===== Extracted material =====

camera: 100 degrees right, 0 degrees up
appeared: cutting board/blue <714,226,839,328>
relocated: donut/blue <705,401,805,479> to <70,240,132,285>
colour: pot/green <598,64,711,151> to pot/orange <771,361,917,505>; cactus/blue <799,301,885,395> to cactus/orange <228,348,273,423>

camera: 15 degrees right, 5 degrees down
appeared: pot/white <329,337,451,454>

=====
===== Extracted material =====

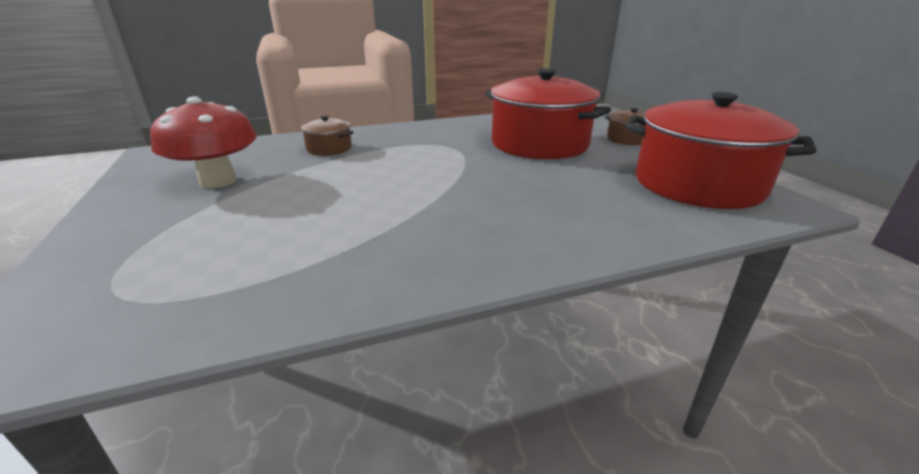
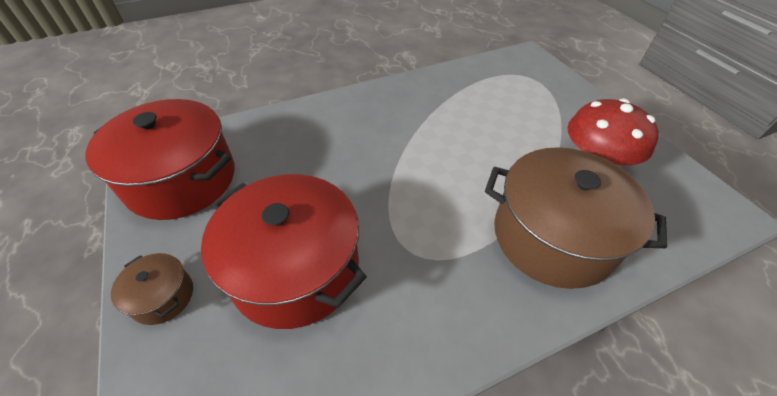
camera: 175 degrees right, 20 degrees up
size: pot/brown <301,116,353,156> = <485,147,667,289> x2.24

=====

• Assignment:
Among the records above, extract exactly the lines from the line with "appeared: cutting board/blue" to the line with "relocated: donut/blue <705,401,805,479>", both lines included, and leave out the rest.

• Result of this exercise:
appeared: cutting board/blue <714,226,839,328>
relocated: donut/blue <705,401,805,479> to <70,240,132,285>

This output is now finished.